▶ _What to do_
All of the data should be given again word for word, though the images are to be left out.

▶ _Information provided_
--*--
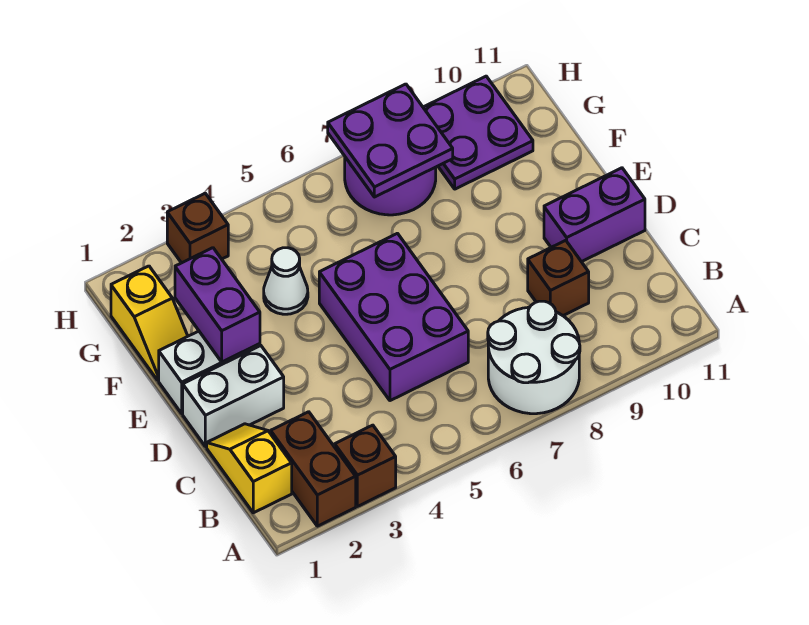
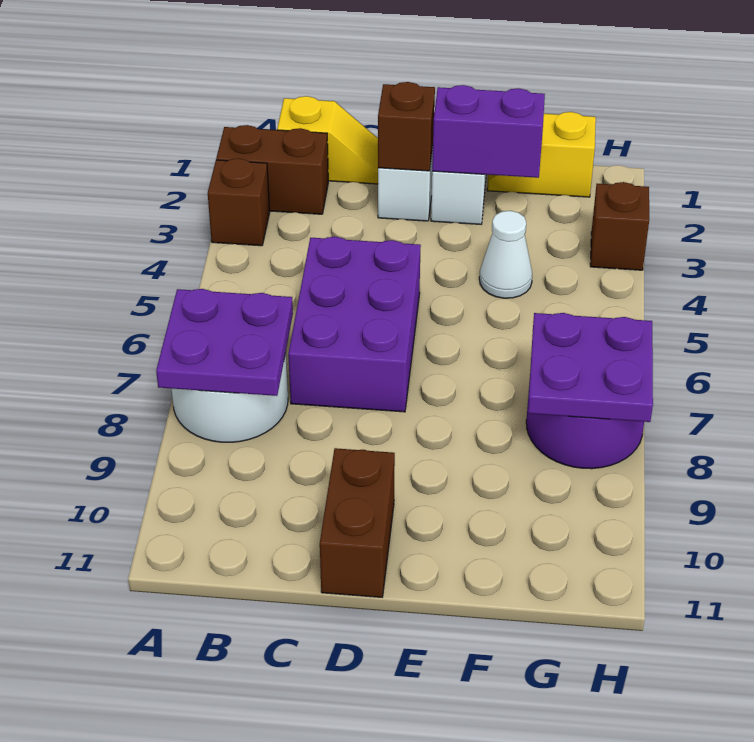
purple brick C5:E6 level 1 -> purple brick C5:D7 level 1
brown brick C9 level 1 -> brown brick D2 level 2
purple brick D10:D11 level 1 -> brown brick D10:D11 level 1
purple plate G9:H10 level 1 -> purple plate A7:B8 level 2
--*--
▶ _Output of the task_
purple brick C5:E6 level 1 -> purple brick C5:D7 level 1
brown brick C9 level 1 -> brown brick D2 level 2
purple brick D10:D11 level 1 -> brown brick D10:D11 level 1
purple plate G9:H10 level 1 -> purple plate A7:B8 level 2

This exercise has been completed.